Problem description. In the data that follows, find the line with "pink_ditatabox <201, 77, 244, 101>"; transcribe it, every later line up to the one with "purple_tisalatax <334, 259, 432, 283>", and that line as well, exactly and with no others.

Input data.

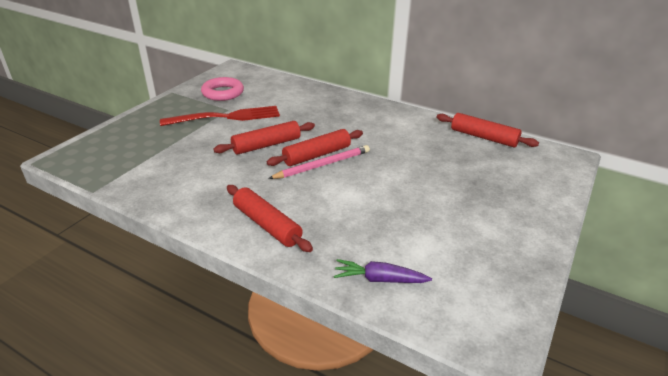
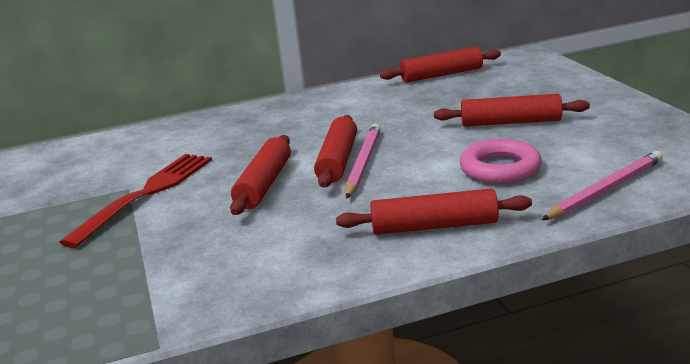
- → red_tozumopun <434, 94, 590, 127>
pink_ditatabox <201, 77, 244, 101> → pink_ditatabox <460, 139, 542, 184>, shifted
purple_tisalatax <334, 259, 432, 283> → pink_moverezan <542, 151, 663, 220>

==

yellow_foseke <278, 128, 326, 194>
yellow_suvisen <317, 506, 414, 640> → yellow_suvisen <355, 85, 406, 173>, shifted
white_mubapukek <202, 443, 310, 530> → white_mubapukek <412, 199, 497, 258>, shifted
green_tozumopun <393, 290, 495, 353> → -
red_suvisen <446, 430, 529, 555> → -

Exercise output.
pink_ditatabox <201, 77, 244, 101> → pink_ditatabox <460, 139, 542, 184>, shifted
purple_tisalatax <334, 259, 432, 283> → pink_moverezan <542, 151, 663, 220>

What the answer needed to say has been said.